EXERCISE DESCRIPTION -> In the data below, find the line containing "checkout: (528, 1101) -> (538, 527), moved", then set down that line and every later line up to and including the line containing "fridge: (675, 159) -> (395, 895), width x0.72", exactly.

DATA EXCERPTS ->
+===+
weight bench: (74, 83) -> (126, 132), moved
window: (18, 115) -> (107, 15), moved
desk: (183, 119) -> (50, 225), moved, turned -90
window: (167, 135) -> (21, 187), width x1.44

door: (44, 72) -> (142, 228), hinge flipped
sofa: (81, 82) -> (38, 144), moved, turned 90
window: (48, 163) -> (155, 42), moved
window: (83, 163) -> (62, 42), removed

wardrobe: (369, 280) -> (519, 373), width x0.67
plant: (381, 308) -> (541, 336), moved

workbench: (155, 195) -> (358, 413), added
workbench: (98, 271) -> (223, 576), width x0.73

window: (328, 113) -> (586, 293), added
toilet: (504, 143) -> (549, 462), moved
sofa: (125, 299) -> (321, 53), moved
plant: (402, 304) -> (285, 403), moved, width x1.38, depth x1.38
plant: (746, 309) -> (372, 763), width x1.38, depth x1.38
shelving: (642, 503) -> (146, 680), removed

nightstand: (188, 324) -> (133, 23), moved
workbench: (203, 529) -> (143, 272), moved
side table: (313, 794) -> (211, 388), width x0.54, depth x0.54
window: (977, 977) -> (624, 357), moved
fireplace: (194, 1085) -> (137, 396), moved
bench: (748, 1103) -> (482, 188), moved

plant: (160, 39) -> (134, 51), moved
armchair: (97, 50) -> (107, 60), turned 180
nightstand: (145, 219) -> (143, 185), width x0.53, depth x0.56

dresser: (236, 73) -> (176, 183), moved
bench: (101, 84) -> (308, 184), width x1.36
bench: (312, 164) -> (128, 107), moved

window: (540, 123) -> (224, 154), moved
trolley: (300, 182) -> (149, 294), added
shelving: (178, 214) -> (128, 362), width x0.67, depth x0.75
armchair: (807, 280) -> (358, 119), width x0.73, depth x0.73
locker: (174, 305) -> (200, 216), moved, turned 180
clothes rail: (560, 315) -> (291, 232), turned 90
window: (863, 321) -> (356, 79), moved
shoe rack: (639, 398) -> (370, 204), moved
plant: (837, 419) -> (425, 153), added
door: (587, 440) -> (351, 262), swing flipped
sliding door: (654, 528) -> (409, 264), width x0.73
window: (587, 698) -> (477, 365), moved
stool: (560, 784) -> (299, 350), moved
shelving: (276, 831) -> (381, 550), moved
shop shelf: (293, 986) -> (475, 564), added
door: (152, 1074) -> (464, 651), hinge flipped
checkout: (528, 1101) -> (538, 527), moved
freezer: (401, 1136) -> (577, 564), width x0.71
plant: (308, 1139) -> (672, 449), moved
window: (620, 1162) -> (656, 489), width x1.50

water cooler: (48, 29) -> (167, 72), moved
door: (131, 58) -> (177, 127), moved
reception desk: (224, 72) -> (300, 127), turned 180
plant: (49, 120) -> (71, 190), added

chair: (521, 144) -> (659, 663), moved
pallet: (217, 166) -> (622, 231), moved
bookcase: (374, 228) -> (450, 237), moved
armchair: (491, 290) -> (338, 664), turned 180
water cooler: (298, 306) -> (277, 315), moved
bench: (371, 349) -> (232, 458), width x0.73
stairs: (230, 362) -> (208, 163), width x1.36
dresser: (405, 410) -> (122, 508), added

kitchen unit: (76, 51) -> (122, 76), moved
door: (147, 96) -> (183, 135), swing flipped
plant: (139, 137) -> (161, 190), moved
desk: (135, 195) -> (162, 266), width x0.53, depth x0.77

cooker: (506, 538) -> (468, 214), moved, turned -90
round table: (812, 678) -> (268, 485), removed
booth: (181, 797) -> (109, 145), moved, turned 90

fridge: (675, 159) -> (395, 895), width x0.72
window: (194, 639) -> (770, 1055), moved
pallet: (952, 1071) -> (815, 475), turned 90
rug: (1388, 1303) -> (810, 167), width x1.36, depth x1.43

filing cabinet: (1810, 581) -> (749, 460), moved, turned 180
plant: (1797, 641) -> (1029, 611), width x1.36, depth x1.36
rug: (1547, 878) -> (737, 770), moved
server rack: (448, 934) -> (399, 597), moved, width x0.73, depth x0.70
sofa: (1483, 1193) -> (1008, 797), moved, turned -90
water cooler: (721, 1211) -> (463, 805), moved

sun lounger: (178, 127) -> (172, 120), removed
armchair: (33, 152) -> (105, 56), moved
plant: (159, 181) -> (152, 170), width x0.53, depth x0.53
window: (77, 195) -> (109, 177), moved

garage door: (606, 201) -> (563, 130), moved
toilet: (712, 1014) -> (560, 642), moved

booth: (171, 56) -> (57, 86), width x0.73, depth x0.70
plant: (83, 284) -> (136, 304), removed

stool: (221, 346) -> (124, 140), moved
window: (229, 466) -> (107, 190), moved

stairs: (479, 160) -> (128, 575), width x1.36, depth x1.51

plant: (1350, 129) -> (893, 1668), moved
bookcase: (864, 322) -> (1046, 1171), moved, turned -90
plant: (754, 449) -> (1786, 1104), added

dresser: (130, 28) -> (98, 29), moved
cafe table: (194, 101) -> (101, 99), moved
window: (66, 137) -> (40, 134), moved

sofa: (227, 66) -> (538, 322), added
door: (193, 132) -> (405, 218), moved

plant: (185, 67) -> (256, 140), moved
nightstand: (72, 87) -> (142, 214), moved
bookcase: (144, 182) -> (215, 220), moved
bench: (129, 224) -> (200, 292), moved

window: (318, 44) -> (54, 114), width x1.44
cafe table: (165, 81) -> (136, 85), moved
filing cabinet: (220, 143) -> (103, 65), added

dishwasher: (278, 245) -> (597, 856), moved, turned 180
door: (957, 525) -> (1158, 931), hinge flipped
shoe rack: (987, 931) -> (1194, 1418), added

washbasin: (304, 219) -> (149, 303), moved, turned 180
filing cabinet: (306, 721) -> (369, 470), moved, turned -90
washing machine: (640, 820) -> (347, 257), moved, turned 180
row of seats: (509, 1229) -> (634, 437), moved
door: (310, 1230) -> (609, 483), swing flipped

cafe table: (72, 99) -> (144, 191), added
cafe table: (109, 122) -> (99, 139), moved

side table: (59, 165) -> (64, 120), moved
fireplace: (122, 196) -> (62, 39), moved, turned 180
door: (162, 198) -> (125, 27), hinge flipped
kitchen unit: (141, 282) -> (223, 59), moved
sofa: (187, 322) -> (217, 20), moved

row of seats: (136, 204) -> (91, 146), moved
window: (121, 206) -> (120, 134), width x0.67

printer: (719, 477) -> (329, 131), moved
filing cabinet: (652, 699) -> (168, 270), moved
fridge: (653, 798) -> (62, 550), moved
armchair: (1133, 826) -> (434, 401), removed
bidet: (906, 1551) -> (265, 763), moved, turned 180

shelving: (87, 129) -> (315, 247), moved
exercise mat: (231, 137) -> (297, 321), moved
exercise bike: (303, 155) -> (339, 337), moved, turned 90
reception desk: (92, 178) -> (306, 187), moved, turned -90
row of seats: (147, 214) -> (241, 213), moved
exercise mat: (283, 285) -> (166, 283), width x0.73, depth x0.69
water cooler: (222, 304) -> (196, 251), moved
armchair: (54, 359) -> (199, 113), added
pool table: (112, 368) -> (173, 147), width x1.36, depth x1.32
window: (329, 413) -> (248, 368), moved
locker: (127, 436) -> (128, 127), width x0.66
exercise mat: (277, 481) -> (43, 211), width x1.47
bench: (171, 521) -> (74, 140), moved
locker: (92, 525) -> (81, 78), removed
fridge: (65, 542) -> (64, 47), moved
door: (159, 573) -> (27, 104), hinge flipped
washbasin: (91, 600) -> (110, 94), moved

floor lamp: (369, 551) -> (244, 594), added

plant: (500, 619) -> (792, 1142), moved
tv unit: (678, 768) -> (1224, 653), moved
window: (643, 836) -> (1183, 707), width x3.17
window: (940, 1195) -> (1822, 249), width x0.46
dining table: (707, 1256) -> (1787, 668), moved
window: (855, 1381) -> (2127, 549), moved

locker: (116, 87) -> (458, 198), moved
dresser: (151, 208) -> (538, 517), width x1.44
+===+
YOUR RESPONSE ->
checkout: (528, 1101) -> (538, 527), moved
freezer: (401, 1136) -> (577, 564), width x0.71
plant: (308, 1139) -> (672, 449), moved
window: (620, 1162) -> (656, 489), width x1.50

water cooler: (48, 29) -> (167, 72), moved
door: (131, 58) -> (177, 127), moved
reception desk: (224, 72) -> (300, 127), turned 180
plant: (49, 120) -> (71, 190), added

chair: (521, 144) -> (659, 663), moved
pallet: (217, 166) -> (622, 231), moved
bookcase: (374, 228) -> (450, 237), moved
armchair: (491, 290) -> (338, 664), turned 180
water cooler: (298, 306) -> (277, 315), moved
bench: (371, 349) -> (232, 458), width x0.73
stairs: (230, 362) -> (208, 163), width x1.36
dresser: (405, 410) -> (122, 508), added

kitchen unit: (76, 51) -> (122, 76), moved
door: (147, 96) -> (183, 135), swing flipped
plant: (139, 137) -> (161, 190), moved
desk: (135, 195) -> (162, 266), width x0.53, depth x0.77

cooker: (506, 538) -> (468, 214), moved, turned -90
round table: (812, 678) -> (268, 485), removed
booth: (181, 797) -> (109, 145), moved, turned 90

fridge: (675, 159) -> (395, 895), width x0.72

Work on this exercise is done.